▶ Task item: Please return the lines below verbatim, beginning at the one that has "R11: 15 (NET3, NET4) -> 100 (NET3, NET4)" and stopping after the one that has "J1 pin 1: 3V3 -> SIG3", and add no other lines.

________

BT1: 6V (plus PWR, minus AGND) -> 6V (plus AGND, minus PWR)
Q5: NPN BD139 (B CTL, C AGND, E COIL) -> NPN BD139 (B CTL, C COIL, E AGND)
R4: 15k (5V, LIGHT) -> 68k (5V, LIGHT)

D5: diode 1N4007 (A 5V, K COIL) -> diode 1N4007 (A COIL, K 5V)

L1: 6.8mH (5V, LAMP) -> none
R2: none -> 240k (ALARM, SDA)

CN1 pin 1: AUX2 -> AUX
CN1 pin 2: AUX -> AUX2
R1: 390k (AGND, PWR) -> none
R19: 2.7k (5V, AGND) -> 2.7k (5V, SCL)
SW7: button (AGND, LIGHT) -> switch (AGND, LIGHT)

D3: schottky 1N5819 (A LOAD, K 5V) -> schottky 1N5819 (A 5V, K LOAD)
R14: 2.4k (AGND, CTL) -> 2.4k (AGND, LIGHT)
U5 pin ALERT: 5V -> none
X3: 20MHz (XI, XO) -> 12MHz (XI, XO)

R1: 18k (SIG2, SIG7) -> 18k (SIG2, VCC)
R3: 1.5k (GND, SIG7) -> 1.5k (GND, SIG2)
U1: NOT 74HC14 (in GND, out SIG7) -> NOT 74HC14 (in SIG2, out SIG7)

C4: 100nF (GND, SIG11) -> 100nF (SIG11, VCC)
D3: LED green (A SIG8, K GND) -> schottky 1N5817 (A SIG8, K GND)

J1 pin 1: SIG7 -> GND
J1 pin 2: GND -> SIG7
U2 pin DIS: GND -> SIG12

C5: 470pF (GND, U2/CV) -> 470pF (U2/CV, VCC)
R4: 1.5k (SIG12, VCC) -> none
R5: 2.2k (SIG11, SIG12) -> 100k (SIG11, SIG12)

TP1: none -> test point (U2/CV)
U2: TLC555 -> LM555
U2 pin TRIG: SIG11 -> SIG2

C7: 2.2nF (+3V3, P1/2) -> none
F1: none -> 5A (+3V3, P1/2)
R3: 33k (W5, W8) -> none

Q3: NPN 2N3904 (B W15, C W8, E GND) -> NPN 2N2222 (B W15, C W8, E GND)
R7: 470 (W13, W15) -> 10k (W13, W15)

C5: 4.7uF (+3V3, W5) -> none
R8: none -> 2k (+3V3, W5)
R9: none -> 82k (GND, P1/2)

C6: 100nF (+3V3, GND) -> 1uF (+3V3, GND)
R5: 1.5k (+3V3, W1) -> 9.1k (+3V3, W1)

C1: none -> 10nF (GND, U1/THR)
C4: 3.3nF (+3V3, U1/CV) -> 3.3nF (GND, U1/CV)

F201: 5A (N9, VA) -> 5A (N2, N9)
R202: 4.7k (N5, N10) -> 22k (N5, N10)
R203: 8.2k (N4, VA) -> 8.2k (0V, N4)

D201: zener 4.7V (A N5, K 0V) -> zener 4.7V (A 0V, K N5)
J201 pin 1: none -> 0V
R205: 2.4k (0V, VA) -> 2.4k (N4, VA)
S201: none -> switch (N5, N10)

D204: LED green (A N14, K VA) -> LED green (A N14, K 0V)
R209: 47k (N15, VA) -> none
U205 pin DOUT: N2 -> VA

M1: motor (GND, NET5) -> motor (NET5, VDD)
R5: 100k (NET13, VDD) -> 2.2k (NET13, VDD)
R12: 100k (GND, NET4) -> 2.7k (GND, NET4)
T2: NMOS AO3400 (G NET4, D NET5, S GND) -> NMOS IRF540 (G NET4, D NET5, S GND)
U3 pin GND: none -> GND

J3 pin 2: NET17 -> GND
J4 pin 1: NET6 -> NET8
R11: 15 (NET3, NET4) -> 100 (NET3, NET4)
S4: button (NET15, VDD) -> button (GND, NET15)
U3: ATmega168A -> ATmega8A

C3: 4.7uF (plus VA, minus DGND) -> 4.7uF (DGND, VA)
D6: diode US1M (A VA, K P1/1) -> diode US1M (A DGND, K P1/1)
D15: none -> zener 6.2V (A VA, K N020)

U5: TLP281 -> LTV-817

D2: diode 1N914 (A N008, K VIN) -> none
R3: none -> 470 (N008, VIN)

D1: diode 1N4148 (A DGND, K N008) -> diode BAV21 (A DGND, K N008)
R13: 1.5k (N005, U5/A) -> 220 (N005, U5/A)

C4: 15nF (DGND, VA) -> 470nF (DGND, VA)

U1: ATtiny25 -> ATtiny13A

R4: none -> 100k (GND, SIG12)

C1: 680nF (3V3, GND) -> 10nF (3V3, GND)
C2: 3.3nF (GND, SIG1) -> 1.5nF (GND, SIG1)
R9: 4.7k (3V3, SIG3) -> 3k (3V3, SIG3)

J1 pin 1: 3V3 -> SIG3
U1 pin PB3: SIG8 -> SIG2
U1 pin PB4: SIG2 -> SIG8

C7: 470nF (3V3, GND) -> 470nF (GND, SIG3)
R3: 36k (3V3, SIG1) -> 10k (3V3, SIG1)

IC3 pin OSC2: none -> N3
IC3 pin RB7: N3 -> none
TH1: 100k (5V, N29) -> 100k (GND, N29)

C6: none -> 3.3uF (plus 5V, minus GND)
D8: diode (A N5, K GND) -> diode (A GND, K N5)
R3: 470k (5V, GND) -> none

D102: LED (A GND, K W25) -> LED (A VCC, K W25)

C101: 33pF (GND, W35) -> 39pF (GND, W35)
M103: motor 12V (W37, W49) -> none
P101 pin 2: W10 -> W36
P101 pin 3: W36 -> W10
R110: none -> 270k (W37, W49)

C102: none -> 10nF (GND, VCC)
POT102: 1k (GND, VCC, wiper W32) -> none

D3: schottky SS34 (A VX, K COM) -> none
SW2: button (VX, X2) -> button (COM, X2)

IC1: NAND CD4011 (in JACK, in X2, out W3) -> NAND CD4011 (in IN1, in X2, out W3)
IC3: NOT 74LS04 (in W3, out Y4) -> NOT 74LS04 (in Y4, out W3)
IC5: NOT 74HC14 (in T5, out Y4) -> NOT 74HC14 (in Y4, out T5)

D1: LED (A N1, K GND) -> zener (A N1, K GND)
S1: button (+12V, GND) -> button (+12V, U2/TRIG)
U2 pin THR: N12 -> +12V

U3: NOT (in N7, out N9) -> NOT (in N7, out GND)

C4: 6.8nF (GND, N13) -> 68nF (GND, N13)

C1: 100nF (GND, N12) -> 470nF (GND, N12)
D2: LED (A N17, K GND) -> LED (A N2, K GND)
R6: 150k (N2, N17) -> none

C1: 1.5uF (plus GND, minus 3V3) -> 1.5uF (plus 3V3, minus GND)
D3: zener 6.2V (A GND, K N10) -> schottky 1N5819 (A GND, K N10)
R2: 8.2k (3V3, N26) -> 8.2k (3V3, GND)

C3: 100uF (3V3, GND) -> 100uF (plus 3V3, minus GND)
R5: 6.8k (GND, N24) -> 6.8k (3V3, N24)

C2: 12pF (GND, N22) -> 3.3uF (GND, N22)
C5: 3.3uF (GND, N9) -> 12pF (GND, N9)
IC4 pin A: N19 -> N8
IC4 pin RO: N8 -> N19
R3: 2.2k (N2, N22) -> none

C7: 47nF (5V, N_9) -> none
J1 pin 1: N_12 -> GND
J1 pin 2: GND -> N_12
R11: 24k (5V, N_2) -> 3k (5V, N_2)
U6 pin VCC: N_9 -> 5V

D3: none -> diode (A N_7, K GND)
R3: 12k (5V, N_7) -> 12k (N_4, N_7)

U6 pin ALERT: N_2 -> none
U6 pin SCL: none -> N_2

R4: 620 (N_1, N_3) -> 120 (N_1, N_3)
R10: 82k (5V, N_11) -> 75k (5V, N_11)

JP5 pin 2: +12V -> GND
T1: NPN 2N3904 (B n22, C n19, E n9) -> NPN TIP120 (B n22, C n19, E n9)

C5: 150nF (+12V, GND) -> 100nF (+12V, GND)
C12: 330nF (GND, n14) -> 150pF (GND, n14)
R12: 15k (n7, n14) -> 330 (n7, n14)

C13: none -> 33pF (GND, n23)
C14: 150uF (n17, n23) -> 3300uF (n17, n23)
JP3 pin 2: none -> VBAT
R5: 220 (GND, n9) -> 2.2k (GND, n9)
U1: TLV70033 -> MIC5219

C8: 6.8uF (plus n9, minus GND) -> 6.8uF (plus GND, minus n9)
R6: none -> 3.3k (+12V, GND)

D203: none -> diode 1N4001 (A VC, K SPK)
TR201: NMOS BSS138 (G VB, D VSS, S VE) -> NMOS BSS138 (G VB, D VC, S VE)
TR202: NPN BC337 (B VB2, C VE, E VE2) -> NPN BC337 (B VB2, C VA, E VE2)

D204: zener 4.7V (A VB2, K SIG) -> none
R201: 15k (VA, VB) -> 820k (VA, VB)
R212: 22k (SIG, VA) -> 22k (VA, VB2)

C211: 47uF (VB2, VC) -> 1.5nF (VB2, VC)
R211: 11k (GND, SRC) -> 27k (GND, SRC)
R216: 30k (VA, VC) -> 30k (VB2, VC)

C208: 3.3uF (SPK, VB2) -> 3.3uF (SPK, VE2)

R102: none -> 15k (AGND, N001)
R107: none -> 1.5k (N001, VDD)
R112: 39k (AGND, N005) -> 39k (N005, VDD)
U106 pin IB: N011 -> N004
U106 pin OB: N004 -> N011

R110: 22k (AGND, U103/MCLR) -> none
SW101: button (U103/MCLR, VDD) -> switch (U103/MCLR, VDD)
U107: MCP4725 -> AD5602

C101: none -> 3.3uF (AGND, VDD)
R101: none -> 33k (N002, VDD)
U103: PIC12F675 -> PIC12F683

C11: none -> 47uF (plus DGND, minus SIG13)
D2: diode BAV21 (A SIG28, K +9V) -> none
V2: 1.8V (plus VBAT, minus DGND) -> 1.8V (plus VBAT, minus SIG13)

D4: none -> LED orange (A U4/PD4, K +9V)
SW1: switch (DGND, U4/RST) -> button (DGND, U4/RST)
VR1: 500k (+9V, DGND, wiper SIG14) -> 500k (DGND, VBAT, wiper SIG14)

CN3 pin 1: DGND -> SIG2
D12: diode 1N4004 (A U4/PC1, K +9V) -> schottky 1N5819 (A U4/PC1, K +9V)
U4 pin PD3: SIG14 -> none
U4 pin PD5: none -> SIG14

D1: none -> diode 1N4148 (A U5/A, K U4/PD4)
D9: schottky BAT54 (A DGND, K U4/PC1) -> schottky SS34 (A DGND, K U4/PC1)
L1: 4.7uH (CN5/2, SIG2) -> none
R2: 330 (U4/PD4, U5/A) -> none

________

▶ Task response:
R11: 15 (NET3, NET4) -> 100 (NET3, NET4)
S4: button (NET15, VDD) -> button (GND, NET15)
U3: ATmega168A -> ATmega8A

C3: 4.7uF (plus VA, minus DGND) -> 4.7uF (DGND, VA)
D6: diode US1M (A VA, K P1/1) -> diode US1M (A DGND, K P1/1)
D15: none -> zener 6.2V (A VA, K N020)

U5: TLP281 -> LTV-817

D2: diode 1N914 (A N008, K VIN) -> none
R3: none -> 470 (N008, VIN)

D1: diode 1N4148 (A DGND, K N008) -> diode BAV21 (A DGND, K N008)
R13: 1.5k (N005, U5/A) -> 220 (N005, U5/A)

C4: 15nF (DGND, VA) -> 470nF (DGND, VA)

U1: ATtiny25 -> ATtiny13A

R4: none -> 100k (GND, SIG12)

C1: 680nF (3V3, GND) -> 10nF (3V3, GND)
C2: 3.3nF (GND, SIG1) -> 1.5nF (GND, SIG1)
R9: 4.7k (3V3, SIG3) -> 3k (3V3, SIG3)

J1 pin 1: 3V3 -> SIG3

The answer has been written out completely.